### [What you are asked to do]
Reproduce every line of the material below exactly. No pictures belong in the copy.

### [Task inputs]
━━━━━━━━

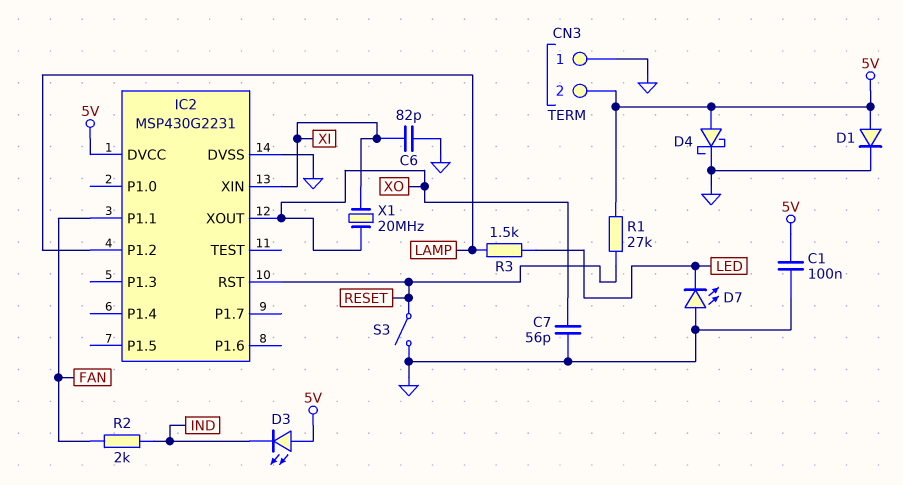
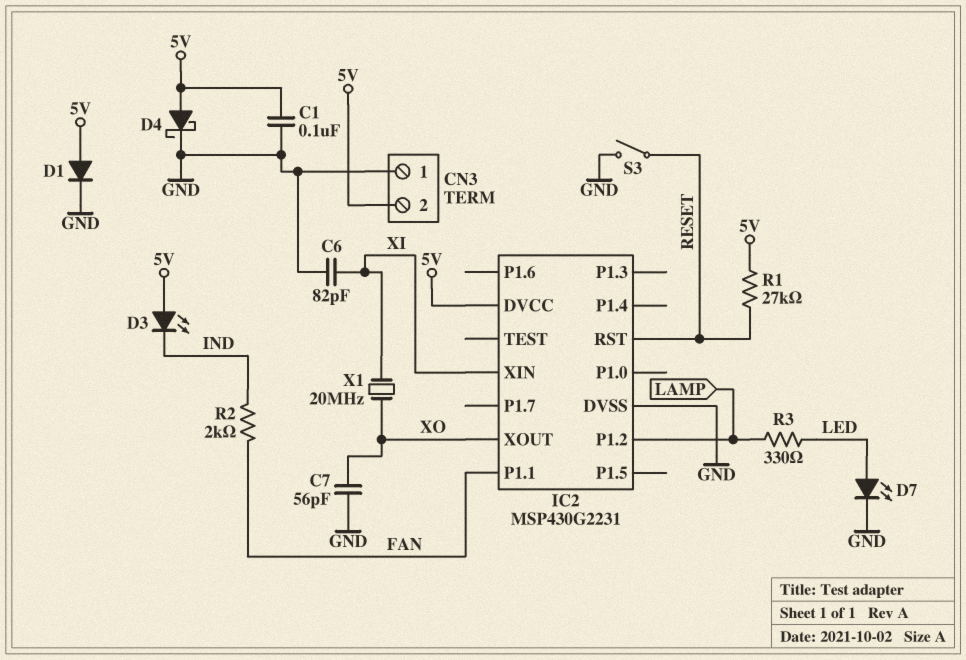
D7: LED (A GND, K LED) -> LED (A LED, K GND)
R3: 1.5k (LAMP, LED) -> 330 (LAMP, LED)

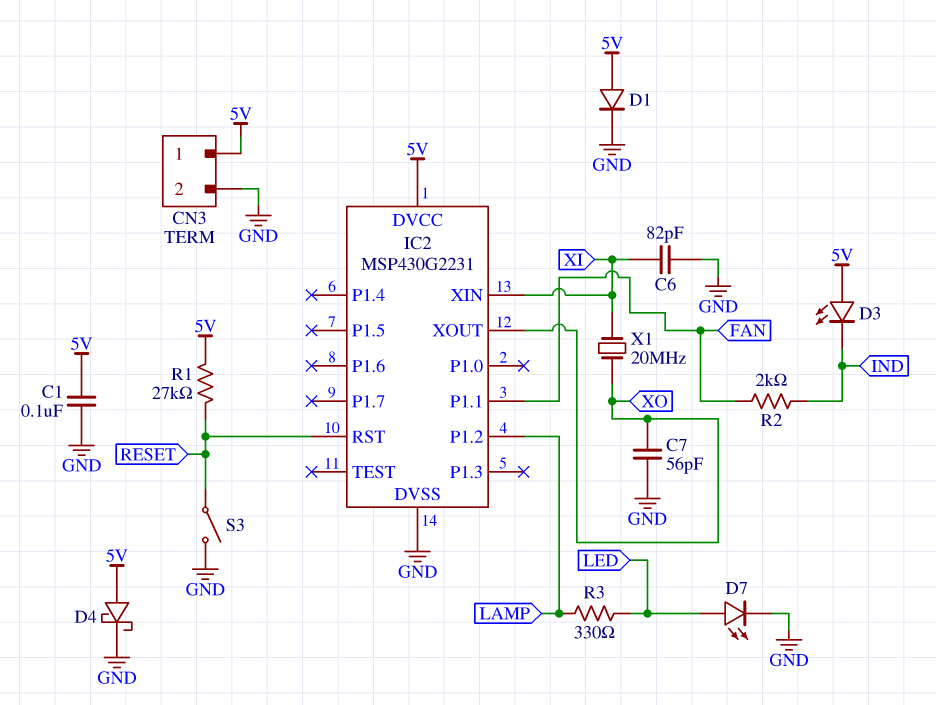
CN3 pin 1: GND -> 5V
CN3 pin 2: 5V -> GND

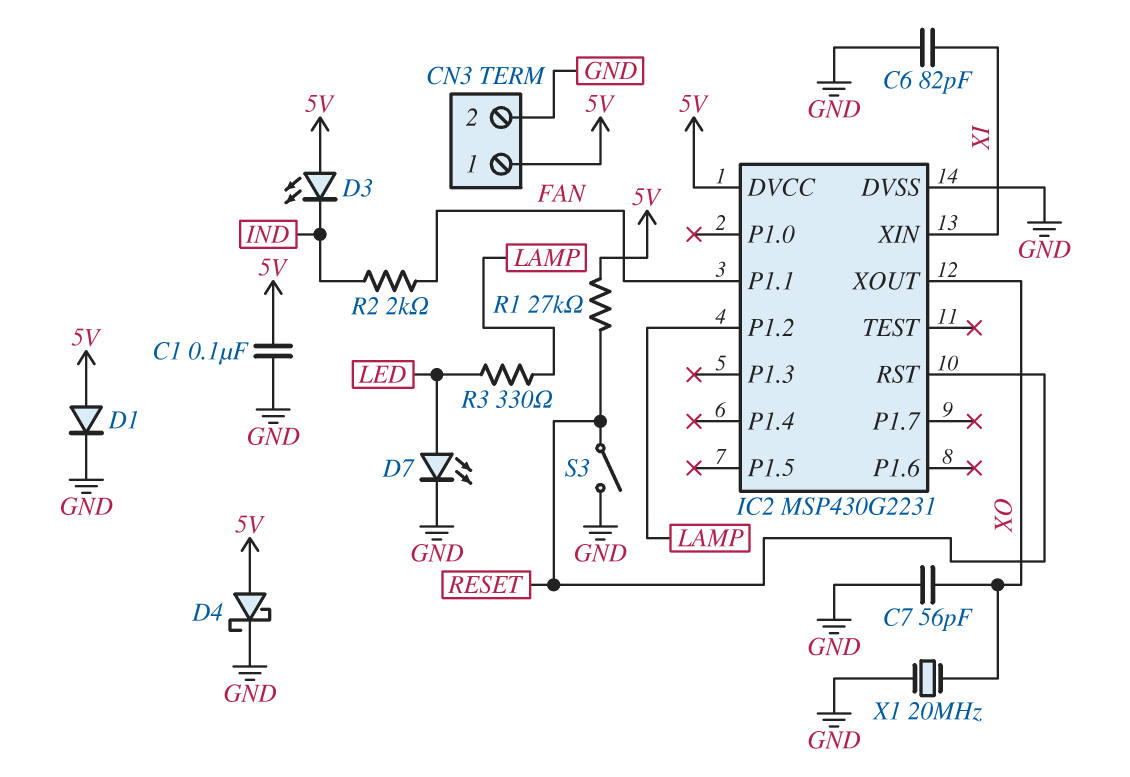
X1: 20MHz (XI, XO) -> 20MHz (GND, XO)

━━━━━━━━

### [Solution]
D7: LED (A GND, K LED) -> LED (A LED, K GND)
R3: 1.5k (LAMP, LED) -> 330 (LAMP, LED)

CN3 pin 1: GND -> 5V
CN3 pin 2: 5V -> GND

X1: 20MHz (XI, XO) -> 20MHz (GND, XO)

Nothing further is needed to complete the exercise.